BEGIN DATA SHOWN

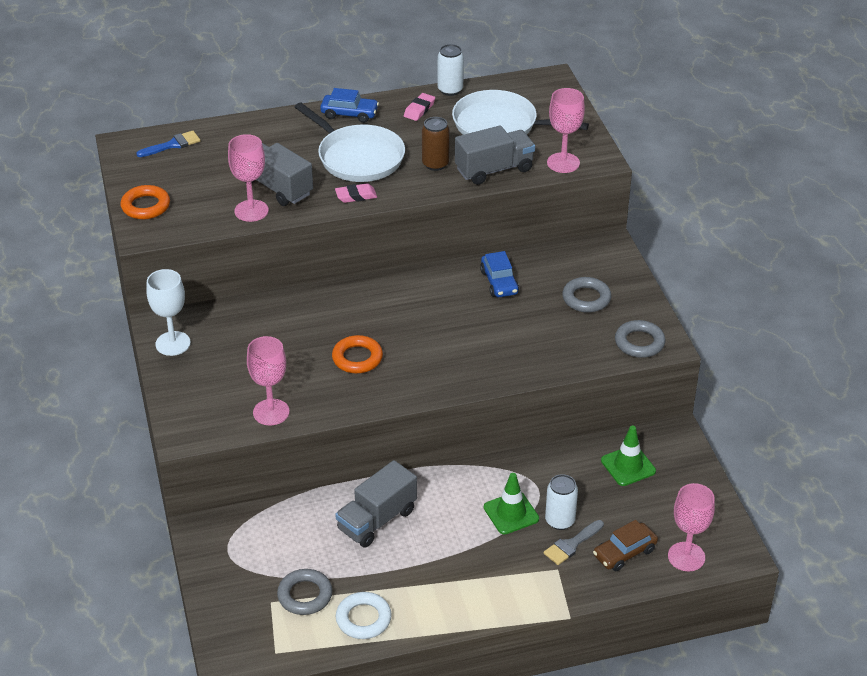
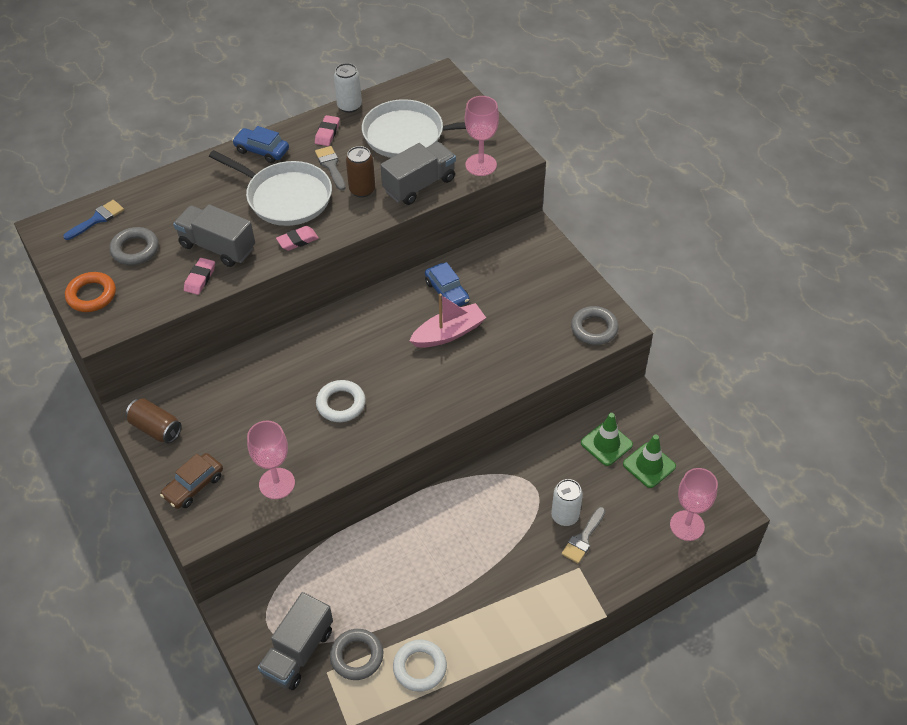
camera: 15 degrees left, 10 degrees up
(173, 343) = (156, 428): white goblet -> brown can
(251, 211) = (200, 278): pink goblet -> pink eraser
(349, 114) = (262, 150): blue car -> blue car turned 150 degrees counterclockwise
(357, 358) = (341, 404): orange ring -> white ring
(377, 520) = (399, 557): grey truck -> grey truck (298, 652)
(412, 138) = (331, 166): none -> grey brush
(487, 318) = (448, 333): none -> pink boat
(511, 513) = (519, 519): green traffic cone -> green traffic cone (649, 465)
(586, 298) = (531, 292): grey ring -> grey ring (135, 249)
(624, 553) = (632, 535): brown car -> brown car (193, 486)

END DATA SHOWN
BEGIN DATA SHOWN

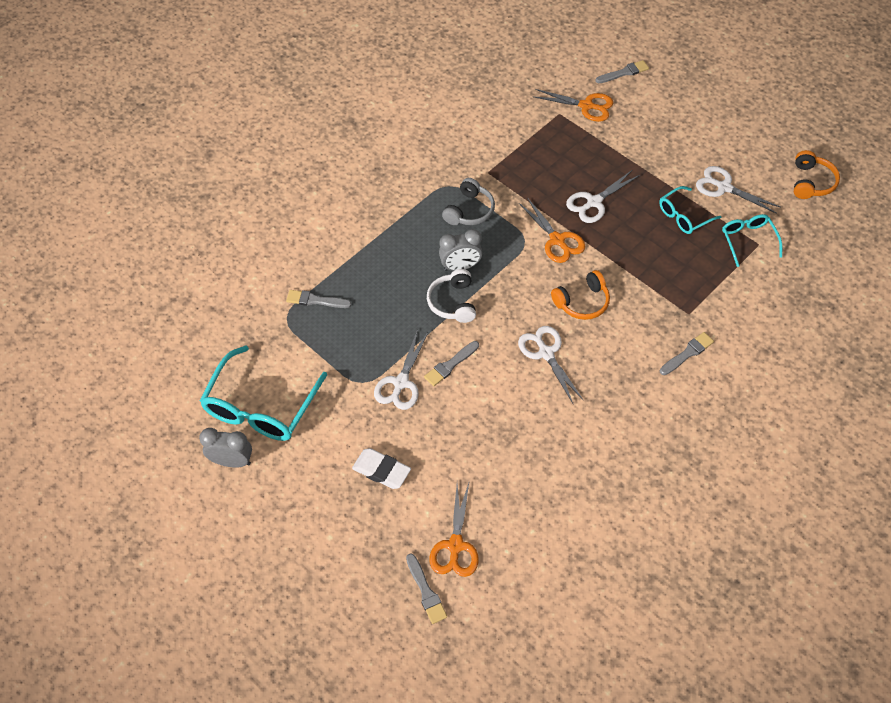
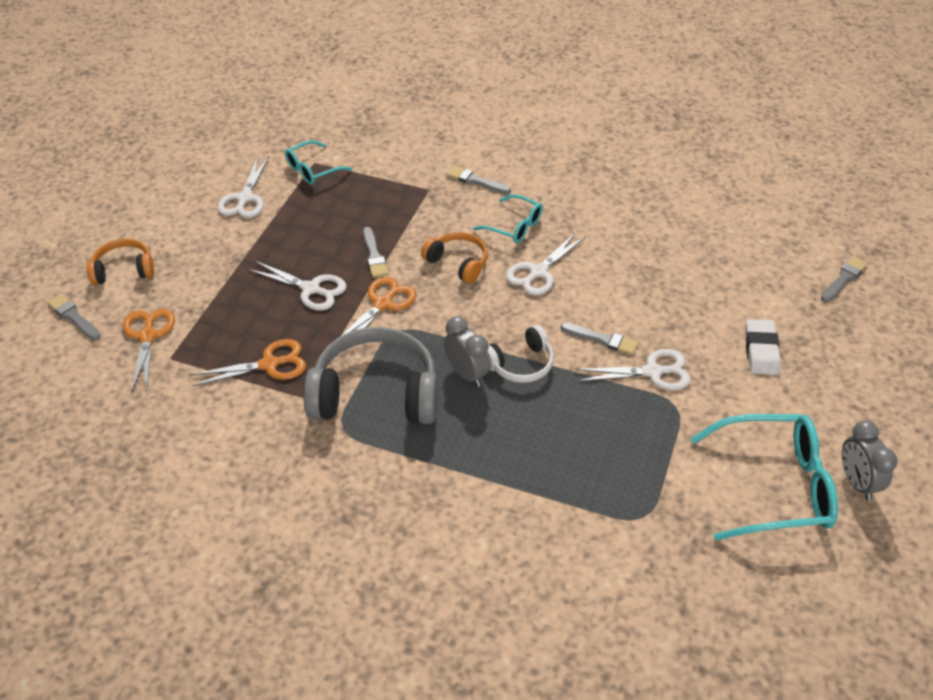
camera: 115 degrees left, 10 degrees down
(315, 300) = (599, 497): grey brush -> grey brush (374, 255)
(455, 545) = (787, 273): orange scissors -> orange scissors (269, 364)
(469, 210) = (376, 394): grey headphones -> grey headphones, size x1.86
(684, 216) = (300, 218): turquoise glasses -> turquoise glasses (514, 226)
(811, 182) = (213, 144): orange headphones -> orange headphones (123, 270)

END DATA SHOWN

_WORK INSTRUCTION_: Look for the word "grey" in the data, then return every line that contains it.

_ANSWER BOX_:
(377, 520) = (399, 557): grey truck -> grey truck (298, 652)
(412, 138) = (331, 166): none -> grey brush
(586, 298) = (531, 292): grey ring -> grey ring (135, 249)
(315, 300) = (599, 497): grey brush -> grey brush (374, 255)
(469, 210) = (376, 394): grey headphones -> grey headphones, size x1.86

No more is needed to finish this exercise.